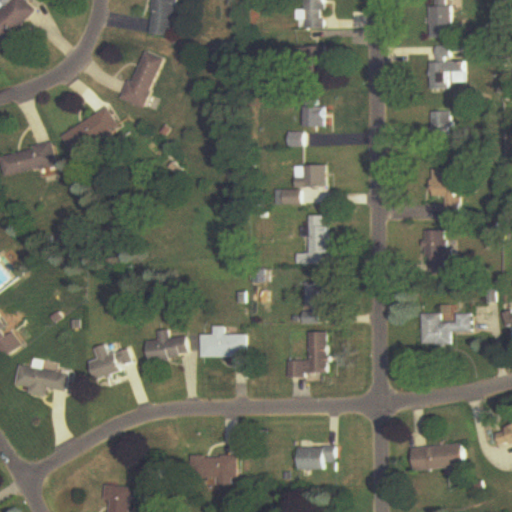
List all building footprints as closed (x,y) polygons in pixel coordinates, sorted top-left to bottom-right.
[(23,0),(9,0),(2,7),(0,4),(0,39),(7,47),(38,15),(23,0)] [(179,39),(182,0),(157,0),(154,36),(179,39)] [(302,22),(309,22),(309,31),(329,31),(328,0),(311,0),(302,0),(302,22)] [(435,9),(435,41),(456,41),(456,9),(435,9)] [(455,92),(455,84),(468,84),(468,64),(454,64),(454,49),(435,49),(434,92),(455,92)] [(332,50),(301,50),(301,73),(332,73),(332,50)] [(167,61),(146,53),(127,102),(148,111),(167,61)] [(332,131),(332,105),(310,105),(310,131),(332,131)] [(123,131),(112,111),(66,136),(76,156),(123,131)] [(456,142),(456,114),(435,114),(435,142),(456,142)] [(60,166),(55,145),(3,157),(7,178),(60,166)] [(301,167),(301,188),(334,188),(334,167),(301,167)] [(462,171),(437,171),(437,198),(450,198),(450,215),(462,215),(462,171)] [(302,266),(327,264),(326,256),(336,255),(334,227),(328,227),(327,217),(313,218),(314,229),(306,230),(306,239),(313,238),(314,255),(301,256),(302,266)] [(451,231),(428,231),(428,273),(451,273),(451,231)] [(308,325),(324,325),(324,315),(333,315),(333,284),(310,284),(310,313),(308,313),(308,325)] [(455,347),(455,335),(475,335),(475,315),(456,315),(457,314),(426,313),(426,346),(455,347)] [(0,346),(10,359),(25,348),(14,332),(12,333),(0,316),(0,346)] [(206,360),(251,360),(251,336),(229,336),(229,329),(217,329),(217,337),(206,337),(206,360)] [(196,338),(173,339),(172,332),(163,332),(163,342),(151,343),(152,362),(197,360),(196,338)] [(314,334),(315,362),(292,362),(293,378),(335,377),(334,333),(314,334)] [(101,383),(138,368),(131,350),(114,357),(110,347),(99,351),(102,361),(93,364),(101,383)] [(34,396),(52,398),(53,390),(72,393),(75,375),(24,368),(21,387),(35,389),(34,396)] [(511,447),(511,428),(501,432),(506,449),(511,447)] [(469,469),(468,446),(417,449),(418,472),(469,469)] [(329,472),(329,465),(340,465),(340,448),(302,448),(302,472),(329,472)] [(241,457),(192,458),(192,481),(242,480),(241,457)] [(133,511),(135,489),(110,487),(109,503),(114,503),(113,511),(133,511)]
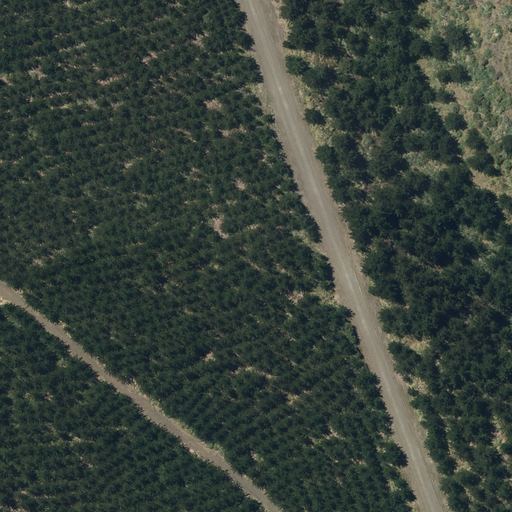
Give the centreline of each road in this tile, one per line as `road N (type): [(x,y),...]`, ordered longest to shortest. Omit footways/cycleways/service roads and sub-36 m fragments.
road 1 (track): [(248,0),(429,511)]
road 2 (track): [(0,292),(288,511)]
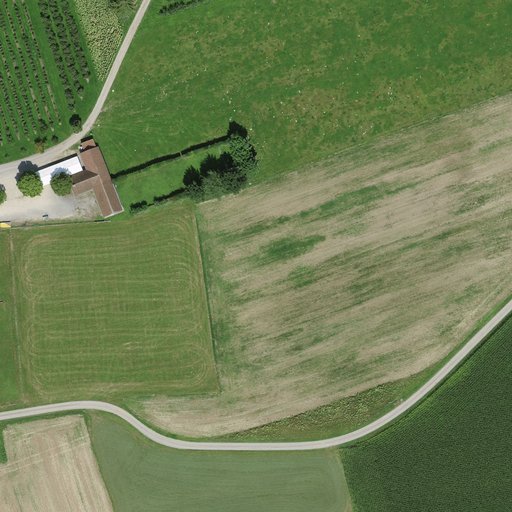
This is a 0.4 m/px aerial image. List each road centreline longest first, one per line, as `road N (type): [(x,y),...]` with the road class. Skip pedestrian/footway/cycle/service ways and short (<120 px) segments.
road 1 (track): [(0,417),(112,410),(162,442),(197,447),(359,437),(436,381),(511,302)]
road 2 (track): [(0,171),(64,147),(92,120),(148,0)]
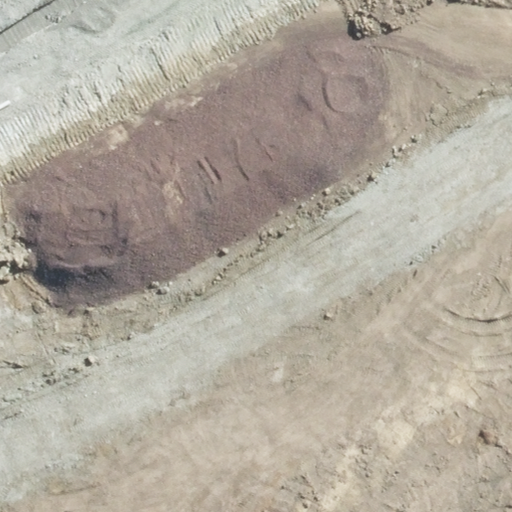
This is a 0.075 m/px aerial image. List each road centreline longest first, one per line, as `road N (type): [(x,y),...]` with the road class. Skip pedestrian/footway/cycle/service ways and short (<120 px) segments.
road 1 (residential): [(51,98),(309,511)]
road 2 (residential): [(51,98),(211,0)]
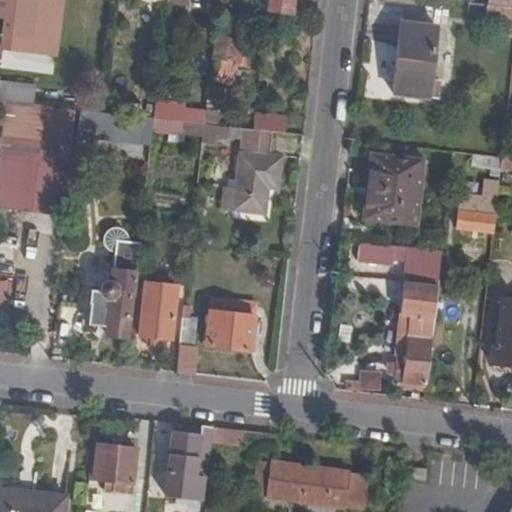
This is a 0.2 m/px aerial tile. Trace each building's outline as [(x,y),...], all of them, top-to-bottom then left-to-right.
[(0,0),(0,51),(62,57),(67,0),(0,0)] [(294,0),(270,0),(269,14),(293,16),(294,0)] [(511,3),(489,1),(481,0),(472,0),(472,7),(511,11),(511,3)] [(399,28),(397,44),(433,47),(434,31),(399,28)] [(241,46),(215,43),(212,67),(217,68),(215,85),(235,87),(237,69),(248,70),(249,58),(240,57),(241,46)] [(433,47),(397,44),(392,89),(433,93),(434,76),(430,76),(433,47)] [(0,96),(0,100),(32,103),(33,87),(0,83),(0,94),(0,96)] [(221,91),(208,90),(203,126),(217,128),(221,91)] [(168,104),(157,103),(155,121),(166,122),(168,104)] [(0,210),(30,214),(35,168),(41,126),(43,109),(5,104),(0,148),(0,210)] [(155,121),(105,116),(81,113),(78,138),(152,146),(155,121)] [(256,117),(254,132),(272,134),(285,136),(287,121),(256,117)] [(35,168),(30,214),(63,217),(73,130),(41,126),(35,168)] [(203,126),(203,137),(218,138),(219,129),(217,128),(203,126)] [(269,160),(272,134),(254,132),(242,131),(236,191),(234,211),(234,214),(269,216),(272,190),(276,191),(280,161),(269,160)] [(380,215),(415,219),(421,157),(386,153),(380,215)] [(511,154),(503,153),(502,165),(511,165),(511,154)] [(511,165),(502,165),(500,180),(511,181),(511,165)] [(456,226),(494,231),(500,180),(484,178),(483,196),(461,194),(456,226)] [(223,210),(234,211),(236,191),(225,190),(223,210)] [(135,295),(142,239),(130,237),(131,232),(130,229),(126,225),(120,222),(116,223),(112,225),(109,228),(107,234),(108,242),(110,247),(113,250),(116,251),(112,280),(110,280),(100,288),(100,291),(93,290),(89,326),(107,328),(106,335),(126,336),(131,295),(135,295)] [(442,247),(426,245),(423,274),(438,276),(442,247)] [(438,276),(423,274),(422,282),(415,282),(413,296),(436,298),(438,276)] [(0,280),(0,310),(8,312),(12,282),(0,280)] [(411,314),(434,316),(436,298),(413,296),(415,282),(405,281),(402,313),(411,314)] [(177,288),(146,285),(138,338),(170,341),(177,288)] [(492,358),(511,359),(511,295),(503,295),(500,331),(495,331),(492,358)] [(239,300),(213,298),(206,347),(250,352),(253,319),(237,317),(239,300)] [(404,379),(427,381),(434,316),(411,314),(406,354),(404,379)] [(175,374),(192,376),(195,348),(179,346),(175,374)] [(395,378),(404,379),(406,354),(397,354),(395,378)] [(357,389),(377,390),(378,374),(358,373),(357,389)] [(211,445),(213,431),(202,429),(201,437),(173,434),(165,497),(184,499),(184,505),(188,505),(189,500),(200,501),(205,469),(208,470),(211,445)] [(213,431),(211,445),(242,448),(243,434),(213,431)] [(137,450),(100,446),(96,479),(115,481),(114,492),(132,494),(134,478),(137,450)] [(347,470),(271,460),(267,496),(343,506),(347,470)] [(406,473),(424,475),(424,464),(407,463),(406,473)] [(62,511),(65,495),(1,487),(0,494),(0,511),(62,511)]
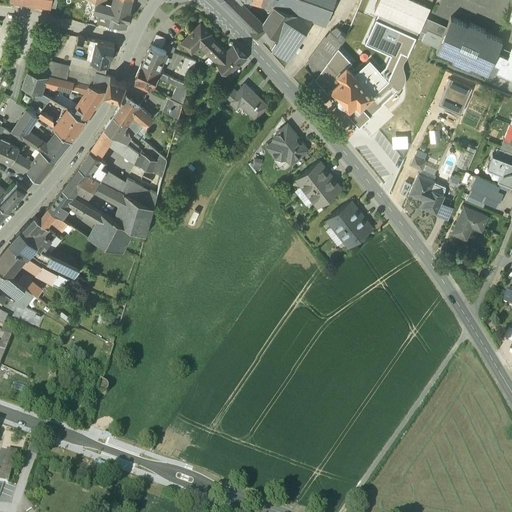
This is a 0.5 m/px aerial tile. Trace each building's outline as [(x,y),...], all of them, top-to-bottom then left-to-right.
[(104,2),(97,0),(93,11),(99,13),(100,11),(101,11),(104,2)] [(131,0),(108,0),(108,3),(113,5),(129,10),(131,0)] [(263,24),(241,3),(243,1),(250,1),(250,0),(220,0),(257,35),(265,27),(263,24)] [(250,0),(250,1),(273,7),(263,24),(265,27),(278,40),(271,50),(286,59),(289,61),(312,21),(325,26),(334,0),(250,0)] [(417,0),(378,0),(374,9),(379,11),(397,19),(420,30),(425,16),(430,6),(430,5),(417,0)] [(108,3),(104,2),(101,11),(101,12),(111,15),(111,14),(113,5),(108,3)] [(129,10),(113,5),(111,14),(128,20),(131,10),(129,10)] [(511,18),(511,45),(510,50),(499,45),(488,71),(494,74),(496,70),(511,77),(511,7),(508,16),(511,18)] [(369,59),(354,73),(373,92),(388,78),(400,50),(408,54),(416,37),(393,27),(397,19),(379,11),(365,41),(391,53),(385,65),(380,70),(369,59)] [(128,20),(111,14),(111,15),(101,12),(98,22),(116,27),(126,27),(128,20)] [(446,26),(425,16),(420,30),(424,32),(426,28),(442,35),(446,26)] [(467,24),(450,17),(446,26),(442,35),(436,47),(435,50),(452,57),(451,59),(469,67),(470,65),(487,73),(488,71),(499,45),(502,40),(485,32),(486,31),(468,23),(467,24)] [(420,30),(397,19),(393,27),(416,37),(420,30)] [(227,51),(209,34),(211,32),(201,23),(182,42),(191,52),(200,44),(217,61),(216,62),(228,74),(237,64),(238,65),(246,57),(233,44),(227,51)] [(336,26),(330,32),(342,40),(346,34),(336,26)] [(442,35),(426,28),(424,32),(421,40),(436,47),(442,35)] [(314,77),(337,46),(342,40),(330,32),(304,66),(314,77)] [(166,37),(156,34),(153,43),(162,47),(166,37)] [(97,40),(87,37),(85,45),(95,48),(97,40)] [(114,43),(97,40),(95,48),(93,57),(93,60),(105,63),(107,63),(109,55),(111,55),(112,52),(114,51),(115,48),(113,47),(114,43)] [(151,43),(142,62),(158,69),(159,66),(162,59),(164,54),(166,50),(153,43),(151,43)] [(351,61),(337,46),(314,77),(327,90),(329,89),(347,109),(346,110),(359,124),(382,103),(373,92),(354,73),(347,65),(351,61)] [(91,57),(91,54),(74,50),(72,55),(93,60),(93,57),(91,57)] [(91,84),(97,85),(101,72),(105,63),(93,60),(72,55),(70,64),(68,70),(75,72),(74,79),(91,84)] [(196,59),(186,55),(181,67),(192,71),(196,59)] [(70,64),(45,58),(41,71),(47,73),(66,78),(68,70),(70,64)] [(142,62),(141,62),(135,75),(137,76),(152,82),(156,84),(159,75),(161,71),(158,69),(142,62)] [(41,71),(28,68),(22,84),(38,90),(41,91),(41,89),(44,82),(47,73),(41,71)] [(75,72),(68,70),(66,78),(74,79),(75,72)] [(105,87),(110,76),(101,72),(97,85),(105,87)] [(66,78),(47,73),(44,82),(71,89),(72,86),(74,79),(66,78)] [(118,78),(110,75),(110,76),(105,87),(104,91),(112,94),(119,97),(120,99),(122,100),(125,95),(122,93),(126,81),(118,78)] [(152,82),(137,76),(135,80),(150,87),(152,82)] [(461,112),(472,87),(448,77),(438,102),(461,112)] [(188,83),(176,78),(174,82),(177,84),(171,97),(183,102),(188,83)] [(373,92),(382,103),(397,88),(388,78),(373,92)] [(91,84),(74,79),(72,86),(87,90),(91,84)] [(222,96),(223,94),(229,88),(223,82),(215,90),(222,96)] [(267,104),(244,83),(237,92),(229,100),(236,107),(240,103),(255,117),(267,104)] [(97,85),(91,84),(87,90),(75,109),(86,117),(105,87),(97,85)] [(229,88),(223,94),(229,100),(237,92),(231,86),(229,88)] [(51,95),(41,89),(41,91),(38,90),(35,95),(47,102),(51,95)] [(122,100),(113,114),(127,122),(137,133),(145,124),(151,116),(147,111),(142,107),(125,95),(122,100)] [(179,115),(183,102),(171,97),(169,96),(163,108),(179,115)] [(42,138),(28,129),(38,115),(36,114),(21,103),(4,126),(11,129),(30,143),(38,148),(41,150),(48,141),(42,138)] [(58,114),(44,104),(41,108),(55,119),(58,114)] [(75,109),(69,105),(55,125),(58,128),(63,131),(71,137),(86,117),(75,109)] [(53,117),(41,110),(38,115),(52,124),(53,123),(53,117)] [(113,114),(104,127),(114,134),(125,141),(129,136),(130,135),(129,134),(128,133),(129,133),(128,132),(127,133),(123,130),(125,128),(123,127),(127,122),(113,114)] [(288,123),(278,131),(277,133),(281,139),(293,130),(288,123)] [(104,127),(89,149),(99,156),(107,145),(114,134),(104,127)] [(58,128),(54,133),(58,137),(63,131),(58,128)] [(293,130),(281,139),(277,133),(273,136),(273,140),(267,145),(275,156),(287,157),(288,159),(291,163),(306,151),(306,147),(302,141),(300,141),(298,138),(298,135),(293,129),(293,130)] [(58,137),(54,133),(48,141),(41,150),(54,159),(71,137),(63,131),(58,137)] [(139,151),(125,141),(114,134),(107,145),(127,159),(134,161),(139,151)] [(19,147),(0,137),(0,155),(12,160),(16,153),(19,147)] [(511,141),(503,138),(500,147),(511,151),(511,142),(511,141)] [(38,148),(30,143),(28,146),(29,148),(35,152),(35,151),(38,148)] [(511,151),(500,147),(497,155),(511,160),(511,151)] [(409,148),(404,160),(411,163),(414,155),(416,152),(409,148)] [(89,149),(79,165),(90,171),(96,161),(99,156),(89,149)] [(32,162),(27,169),(30,172),(39,179),(54,160),(41,150),(38,153),(32,162)] [(417,151),(416,150),(416,152),(414,155),(424,159),(426,155),(417,151)] [(456,165),(466,170),(473,153),(464,150),(456,165)] [(156,158),(139,151),(134,161),(151,169),(155,160),(156,158)] [(32,162),(16,153),(12,160),(27,169),(32,162)] [(511,160),(497,155),(493,153),(487,167),(500,172),(497,179),(501,180),(511,184),(511,160)] [(424,159),(414,155),(411,163),(421,168),(422,168),(424,164),(425,160),(424,159)] [(105,160),(99,156),(96,161),(102,165),(105,160)] [(275,156),(274,159),(279,165),(288,159),(287,157),(275,156)] [(102,165),(96,161),(90,171),(89,173),(99,178),(106,168),(105,167),(102,165)] [(318,162),(296,178),(307,192),(320,181),(316,176),(326,168),(324,170),(318,162)] [(436,169),(424,164),(422,168),(421,168),(418,174),(432,180),(435,174),(434,174),(436,169)] [(79,165),(63,187),(73,193),(77,186),(90,194),(94,187),(98,189),(103,181),(99,178),(89,173),(90,171),(79,165)] [(125,180),(106,168),(99,178),(103,181),(120,190),(125,180)] [(326,168),(316,176),(320,181),(330,173),(326,168)] [(330,173),(320,181),(324,186),(334,178),(330,173)] [(443,194),(429,189),(433,181),(433,180),(432,180),(418,174),(418,173),(410,192),(425,198),(423,201),(426,208),(436,212),(437,211),(442,198),(444,195),(443,194)] [(142,185),(126,178),(128,174),(125,180),(120,190),(125,192),(125,191),(136,197),(142,185)] [(448,181),(457,185),(460,178),(451,174),(448,181)] [(473,181),(483,186),(486,179),(476,175),(473,181)] [(324,186),(320,181),(307,192),(317,205),(338,189),(332,181),(335,179),(334,178),(324,186)] [(511,184),(501,180),(499,185),(509,189),(511,184)] [(120,190),(103,181),(98,189),(121,202),(114,216),(124,222),(134,227),(133,228),(145,234),(153,205),(136,197),(125,191),(125,192),(120,190)] [(445,186),(433,181),(429,189),(443,194),(446,188),(445,186)] [(484,199),(496,204),(501,193),(483,186),(473,181),(469,192),(484,199)] [(7,192),(0,198),(0,203),(9,209),(26,188),(17,182),(7,192)] [(143,183),(142,185),(136,197),(153,205),(157,189),(143,183)] [(63,187),(48,206),(58,213),(58,212),(62,207),(66,210),(70,203),(81,209),(87,202),(73,193),(63,187)] [(481,205),(484,199),(469,192),(466,199),(481,205)] [(456,205),(442,198),(437,211),(450,217),(456,205)] [(101,210),(87,202),(81,209),(97,218),(101,210)] [(349,202),(327,218),(338,232),(351,221),(347,216),(357,208),(354,209),(349,202)] [(0,218),(9,209),(0,203),(0,218)] [(487,215),(464,204),(452,231),(466,238),(473,223),(482,227),(487,215)] [(48,206),(39,218),(41,220),(41,221),(44,223),(46,225),(51,218),(50,219),(51,219),(61,227),(67,220),(58,212),(58,213),(48,206)] [(357,208),(347,216),(351,221),(361,213),(357,208)] [(97,218),(89,235),(103,241),(122,249),(133,228),(134,227),(124,222),(114,216),(114,217),(101,210),(97,218)] [(361,213),(351,221),(355,226),(365,218),(361,213)] [(38,219),(35,216),(30,221),(38,229),(44,223),(41,221),(41,220),(39,218),(38,219)] [(351,221),(338,232),(348,245),(369,229),(363,221),(366,219),(365,218),(355,226),(351,221)] [(30,221),(21,230),(42,248),(44,246),(49,240),(50,239),(42,232),(47,226),(46,225),(44,223),(38,229),(30,221)] [(47,226),(42,232),(50,239),(55,233),(47,226)] [(21,230),(10,242),(20,250),(25,245),(39,255),(54,262),(57,256),(44,250),(42,248),(21,230)] [(56,245),(49,240),(44,246),(50,252),(56,245)] [(10,242),(0,253),(0,265),(11,274),(21,262),(27,255),(21,250),(20,250),(10,242)] [(42,265),(27,255),(21,262),(36,273),(42,265)] [(79,266),(57,256),(54,262),(75,272),(79,266)] [(481,265),(466,258),(462,266),(478,272),(481,265)] [(0,265),(0,281),(4,285),(18,294),(25,286),(11,275),(11,274),(0,265)] [(45,267),(42,265),(36,273),(35,275),(52,284),(57,273),(45,267)] [(511,285),(511,289),(509,288),(502,303),(511,306),(511,285)] [(25,286),(18,294),(13,300),(22,306),(33,292),(25,286)] [(0,306),(1,308),(9,297),(0,290),(0,306)] [(14,331),(3,327),(1,333),(5,334),(11,337),(14,331)] [(11,337),(5,334),(2,340),(9,342),(11,337)] [(2,340),(1,342),(0,341),(0,349),(1,350),(5,352),(9,342),(2,340)] [(100,356),(106,357),(110,344),(104,342),(100,356)] [(102,383),(99,382),(95,394),(98,394),(100,395),(102,395),(105,394),(107,391),(107,388),(107,386),(104,384),(102,383)] [(1,471),(0,471),(0,482),(8,483),(17,453),(7,449),(1,471)]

What you need to do
Copy the items above word for word, from the line with "This is a 0.4" up to and including the line with "road 2 (residential): [(51,98),(211,0)]". Leave the pictures out.

Task output
This is a 0.4 m/px aerial image. List each road centreline longest first, one per line, as `road N (type): [(x,y),...]` with the road class. Skip pedestrian/footway/cycle/service ways and short (<120 px) segments.
road 1 (track): [(0,417),(112,410),(162,442),(197,447),(359,437),(436,381),(511,302)]
road 2 (track): [(0,171),(64,147),(92,120),(148,0)]
This is a 0.075 m/px aerial image. List each road centreline longest first, one per line, as `road N (type): [(x,y),...]` with the road class. Skip pedestrian/footway/cycle/service ways and short (<120 px) segments.
road 1 (residential): [(51,98),(309,511)]
road 2 (residential): [(51,98),(211,0)]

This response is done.